Exercise data >>

════

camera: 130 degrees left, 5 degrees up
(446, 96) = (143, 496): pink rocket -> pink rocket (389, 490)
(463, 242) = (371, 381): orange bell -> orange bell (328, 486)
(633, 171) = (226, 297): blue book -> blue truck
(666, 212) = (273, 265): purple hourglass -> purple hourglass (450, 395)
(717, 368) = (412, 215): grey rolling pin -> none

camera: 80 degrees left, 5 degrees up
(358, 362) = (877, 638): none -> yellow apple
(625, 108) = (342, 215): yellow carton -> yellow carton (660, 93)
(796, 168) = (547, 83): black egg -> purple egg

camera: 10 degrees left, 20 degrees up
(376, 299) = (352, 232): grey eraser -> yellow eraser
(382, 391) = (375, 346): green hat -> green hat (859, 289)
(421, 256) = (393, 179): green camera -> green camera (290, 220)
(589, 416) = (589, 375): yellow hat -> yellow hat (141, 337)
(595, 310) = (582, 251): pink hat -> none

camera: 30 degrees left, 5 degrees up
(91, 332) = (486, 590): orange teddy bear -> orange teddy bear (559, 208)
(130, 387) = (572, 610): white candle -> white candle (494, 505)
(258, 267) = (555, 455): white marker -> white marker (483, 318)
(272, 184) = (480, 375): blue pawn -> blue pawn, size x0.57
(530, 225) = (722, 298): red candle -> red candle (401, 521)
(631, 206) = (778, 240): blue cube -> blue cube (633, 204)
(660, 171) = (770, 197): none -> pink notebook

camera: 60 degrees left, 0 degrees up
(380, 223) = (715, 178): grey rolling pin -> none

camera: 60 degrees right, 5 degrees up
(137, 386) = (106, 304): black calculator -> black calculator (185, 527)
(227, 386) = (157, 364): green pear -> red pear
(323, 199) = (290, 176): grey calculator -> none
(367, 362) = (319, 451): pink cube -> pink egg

════

What is required >>
Scan the listing above for the word "cube" and copy every line that holds it.

The answer >>
(631, 206) = (778, 240): blue cube -> blue cube (633, 204)
(367, 362) = (319, 451): pink cube -> pink egg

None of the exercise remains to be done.